-- Work to complete --
A faithful copy of the listing below is needed, one that contains no pictures.

-- Available data --
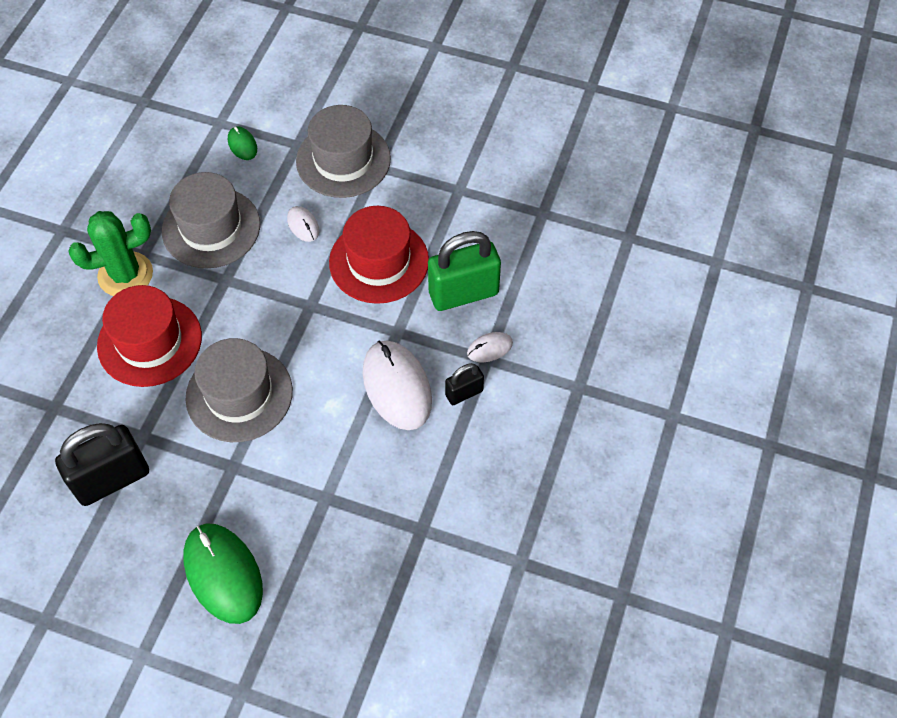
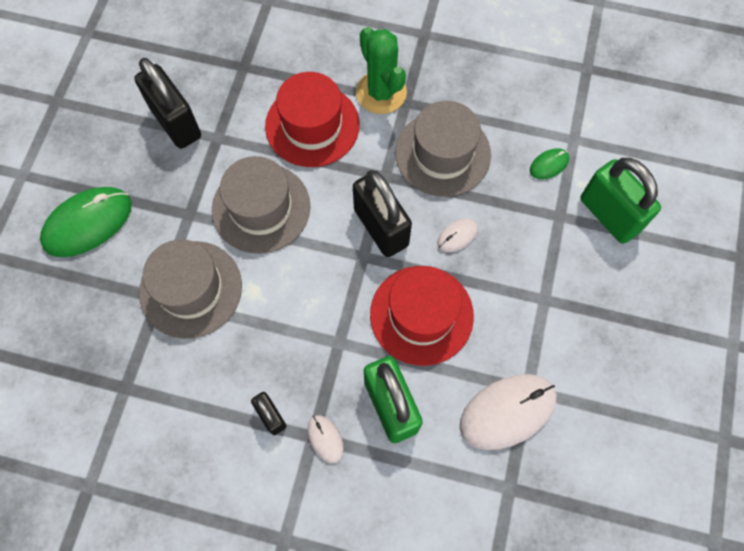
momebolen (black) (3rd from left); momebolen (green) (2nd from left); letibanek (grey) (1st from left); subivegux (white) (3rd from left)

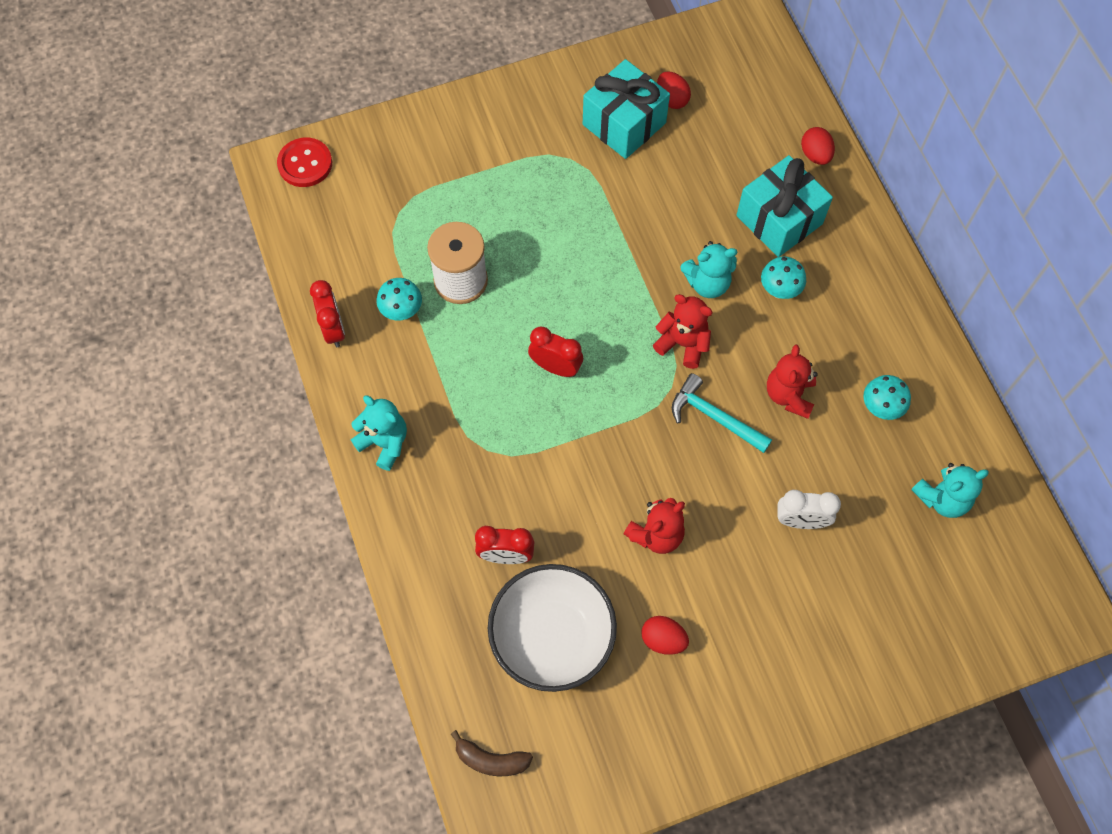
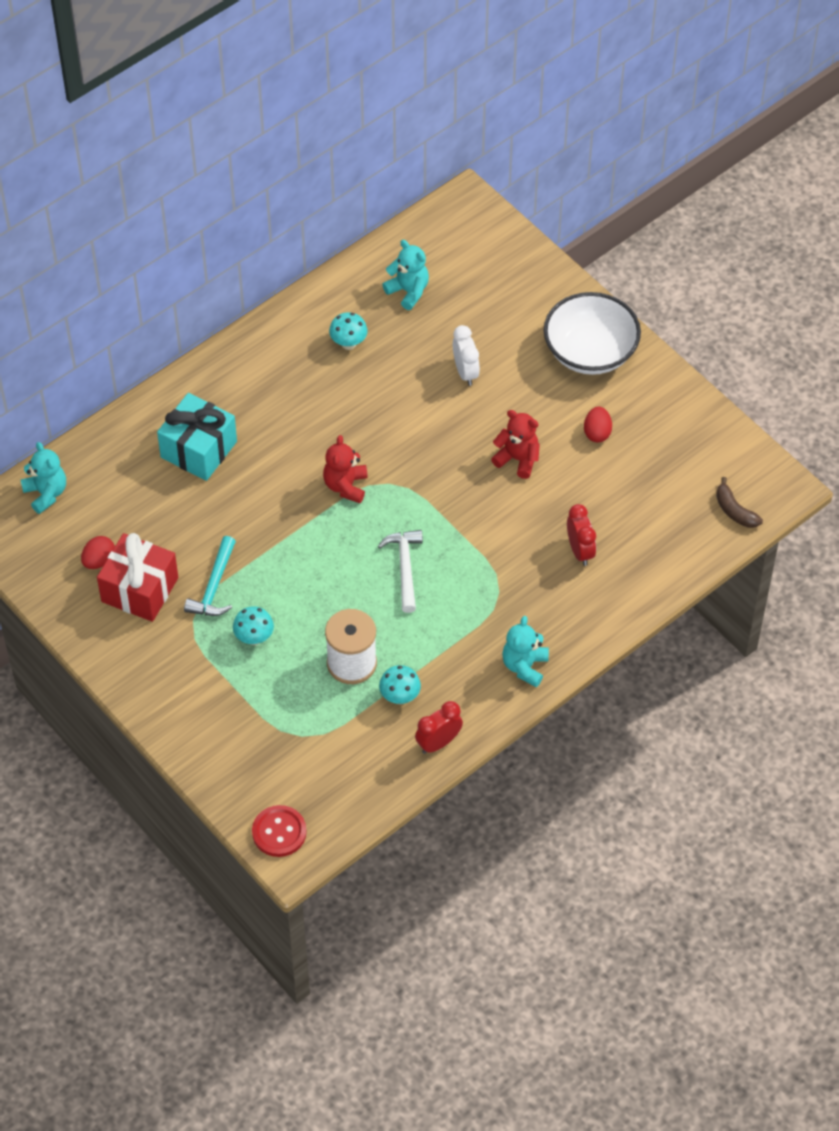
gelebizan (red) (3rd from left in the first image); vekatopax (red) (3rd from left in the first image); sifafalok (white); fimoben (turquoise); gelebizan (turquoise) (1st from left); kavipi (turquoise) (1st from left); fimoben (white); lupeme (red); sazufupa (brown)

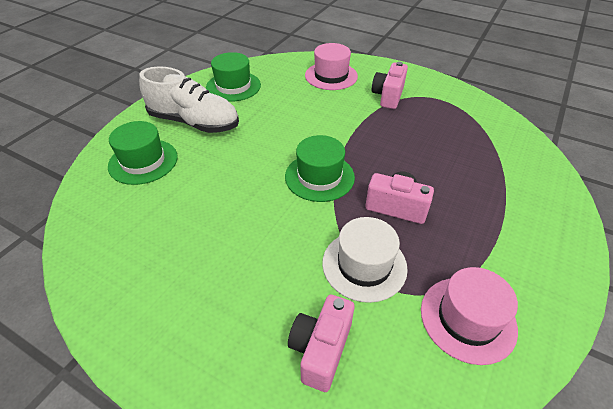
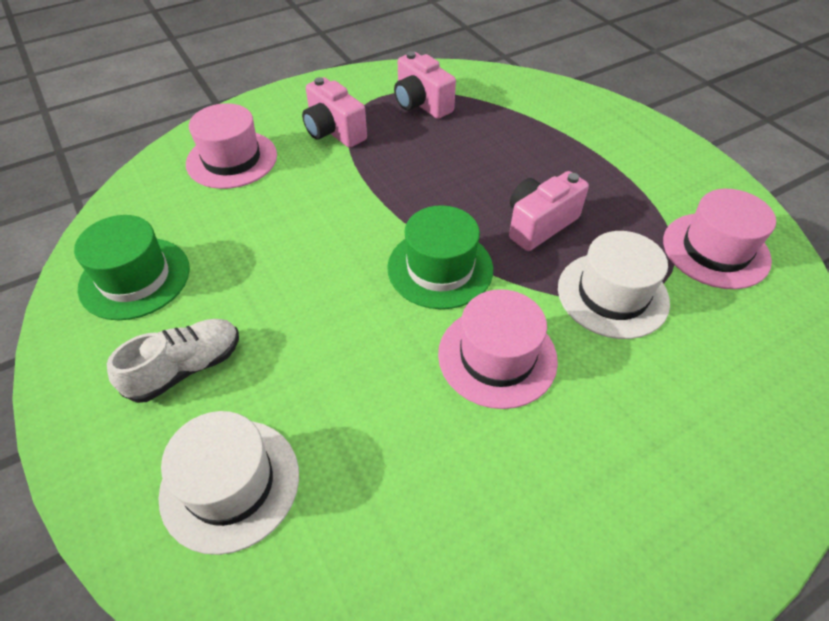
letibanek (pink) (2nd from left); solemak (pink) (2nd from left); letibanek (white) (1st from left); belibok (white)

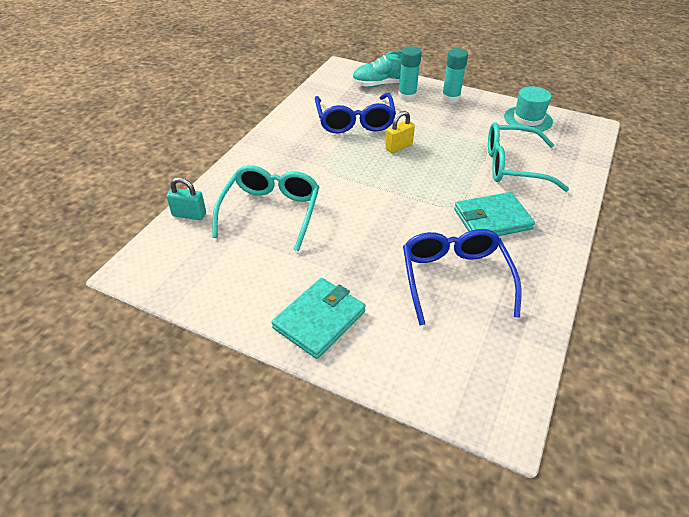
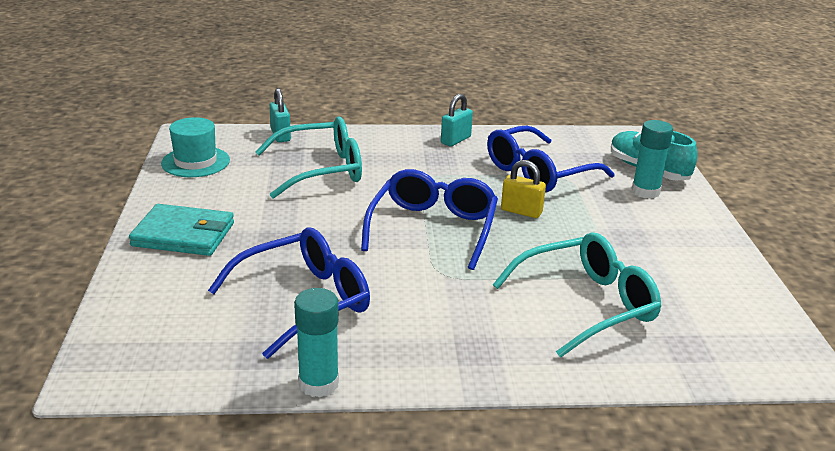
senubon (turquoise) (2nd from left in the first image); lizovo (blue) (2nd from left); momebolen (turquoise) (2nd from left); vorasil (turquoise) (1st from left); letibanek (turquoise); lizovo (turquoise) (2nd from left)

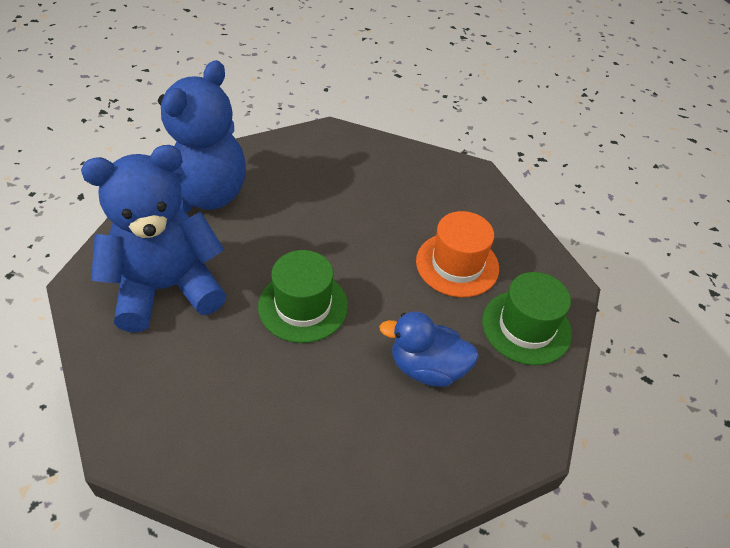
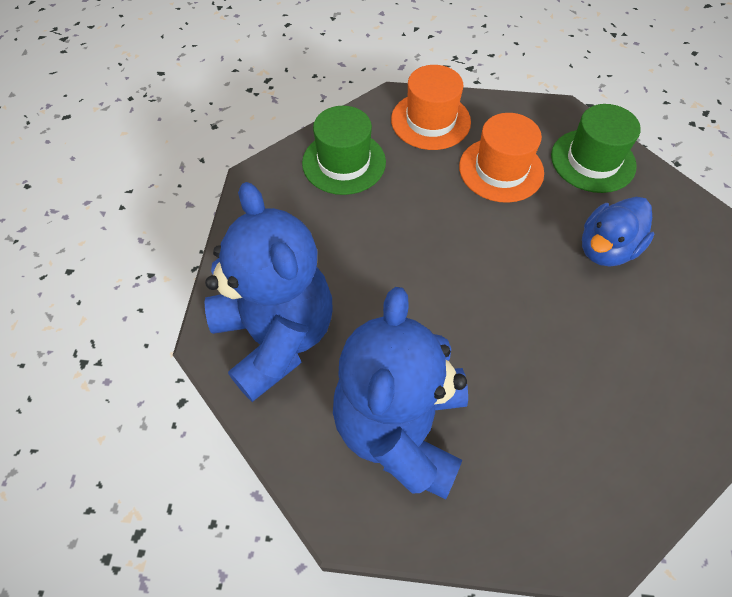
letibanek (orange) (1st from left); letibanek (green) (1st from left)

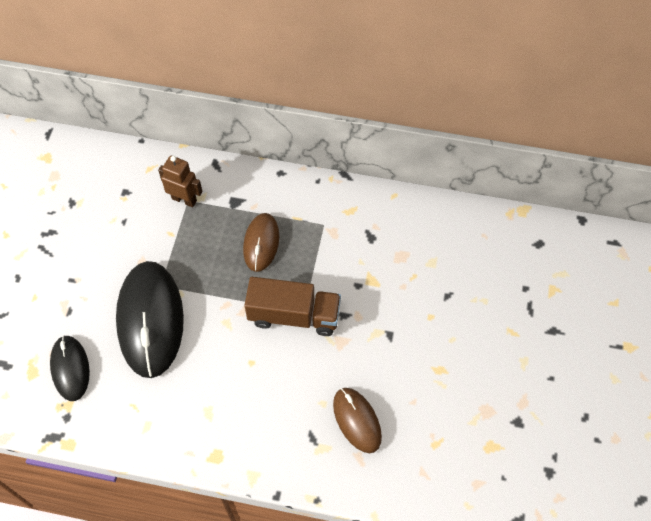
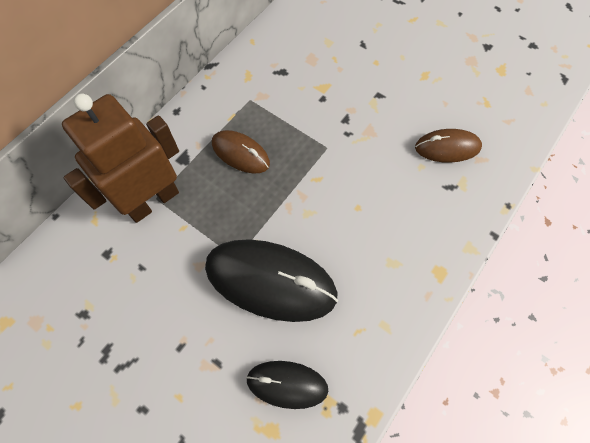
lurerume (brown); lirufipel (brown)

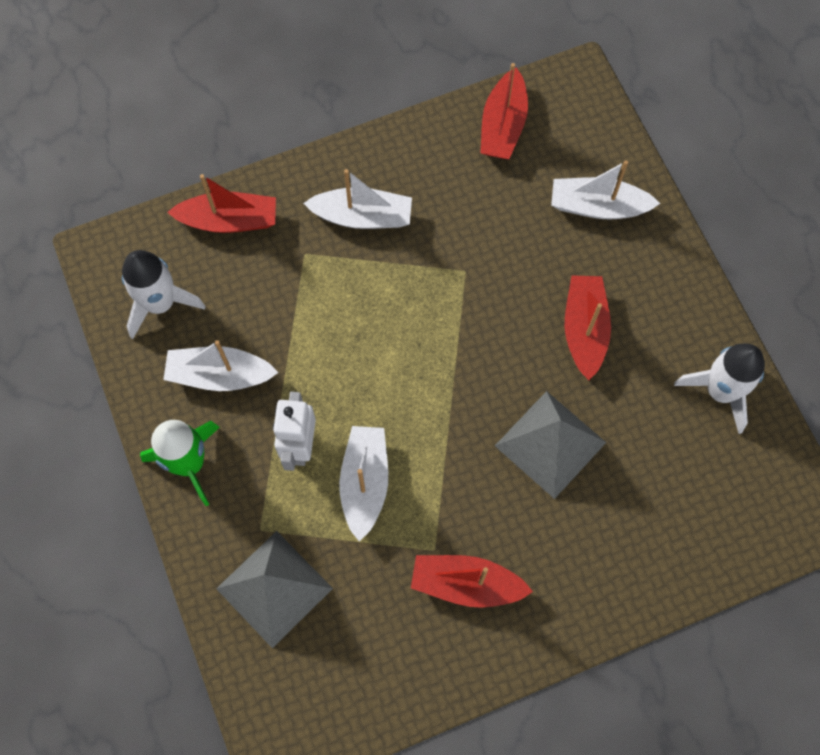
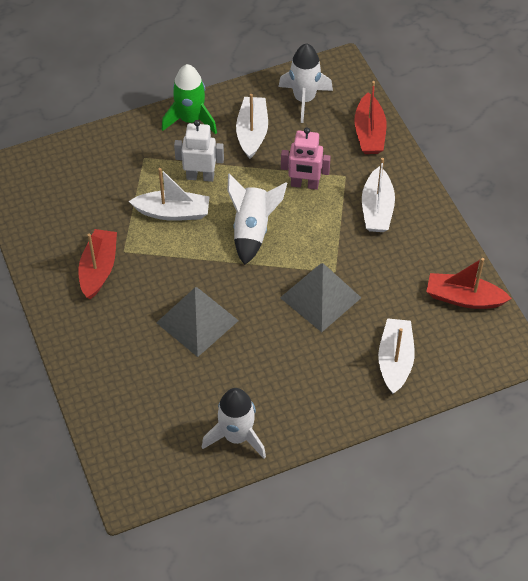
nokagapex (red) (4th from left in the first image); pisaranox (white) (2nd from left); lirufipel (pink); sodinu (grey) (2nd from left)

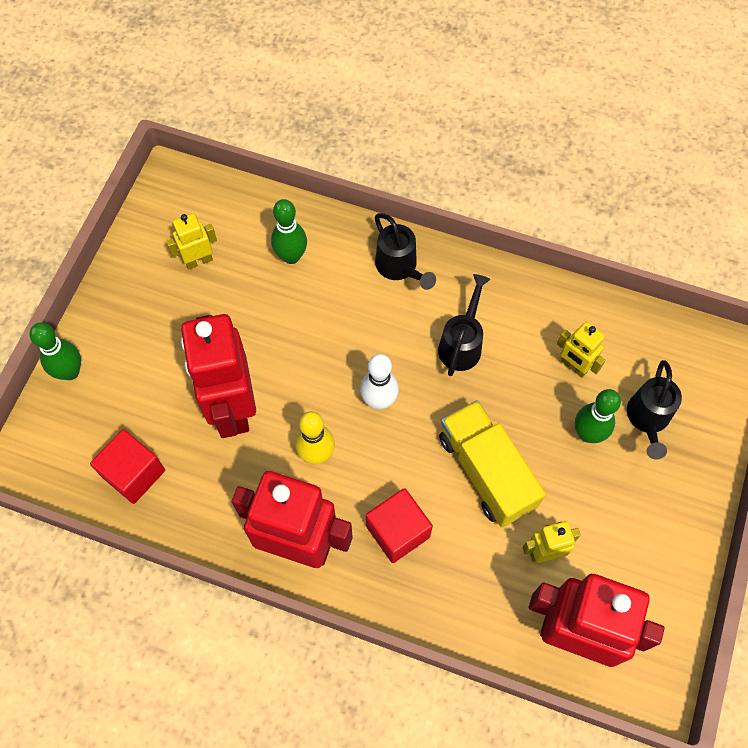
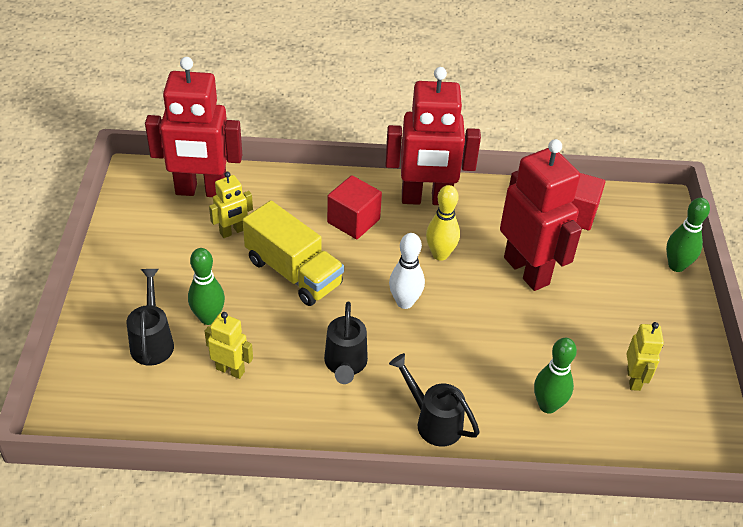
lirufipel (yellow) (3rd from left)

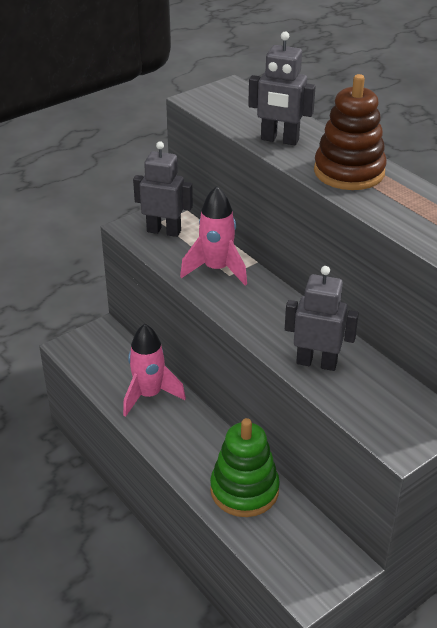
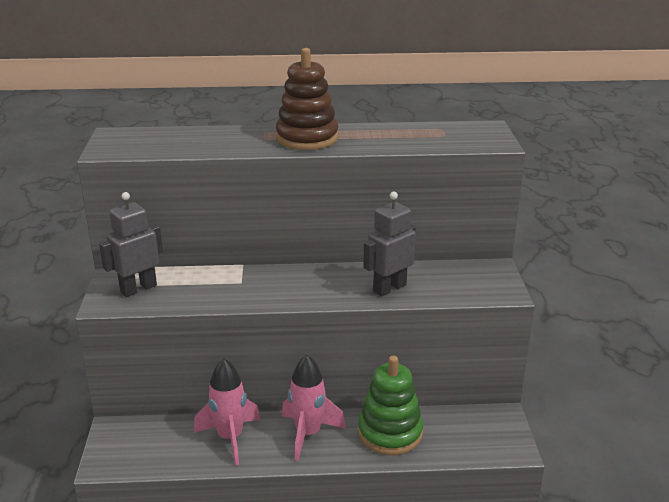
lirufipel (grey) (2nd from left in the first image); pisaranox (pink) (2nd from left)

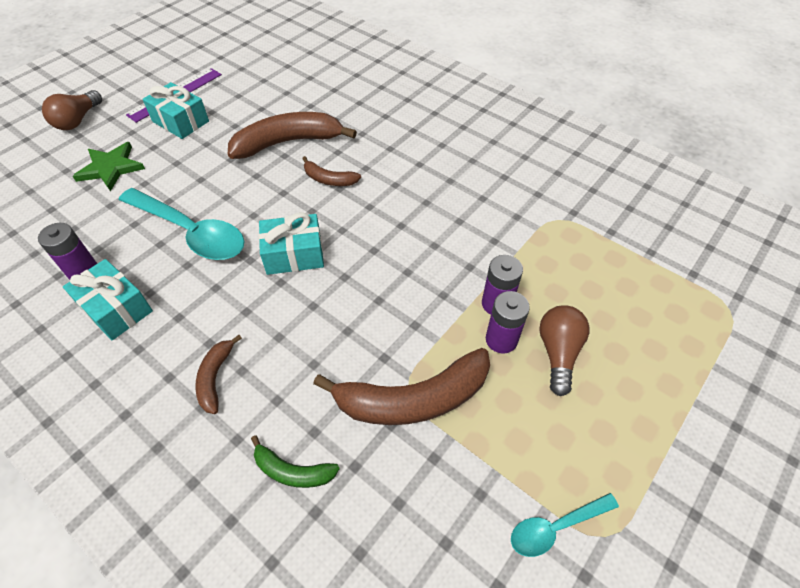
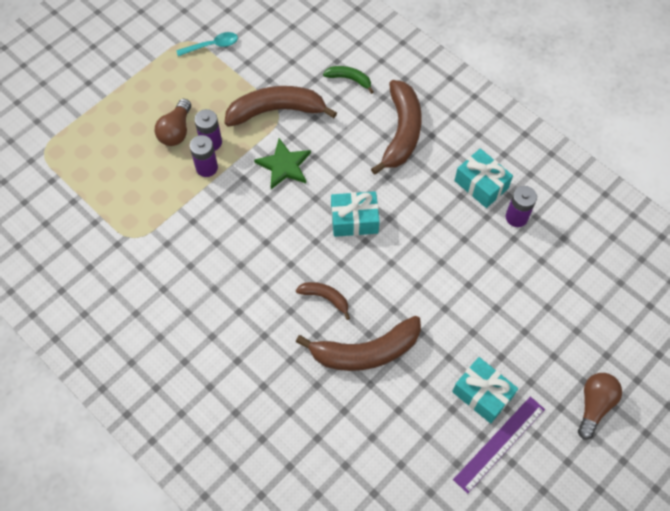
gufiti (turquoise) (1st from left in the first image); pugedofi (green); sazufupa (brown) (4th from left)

-- Solution for this exercise --
momebolen (black) (3rd from left); momebolen (green) (2nd from left); letibanek (grey) (1st from left); subivegux (white) (3rd from left)

gelebizan (red) (3rd from left in the first image); vekatopax (red) (3rd from left in the first image); sifafalok (white); fimoben (turquoise); gelebizan (turquoise) (1st from left); kavipi (turquoise) (1st from left); fimoben (white); lupeme (red); sazufupa (brown)

letibanek (pink) (2nd from left); solemak (pink) (2nd from left); letibanek (white) (1st from left); belibok (white)

senubon (turquoise) (2nd from left in the first image); lizovo (blue) (2nd from left); momebolen (turquoise) (2nd from left); vorasil (turquoise) (1st from left); letibanek (turquoise); lizovo (turquoise) (2nd from left)

letibanek (orange) (1st from left); letibanek (green) (1st from left)

lurerume (brown); lirufipel (brown)

nokagapex (red) (4th from left in the first image); pisaranox (white) (2nd from left); lirufipel (pink); sodinu (grey) (2nd from left)

lirufipel (yellow) (3rd from left)

lirufipel (grey) (2nd from left in the first image); pisaranox (pink) (2nd from left)

gufiti (turquoise) (1st from left in the first image); pugedofi (green); sazufupa (brown) (4th from left)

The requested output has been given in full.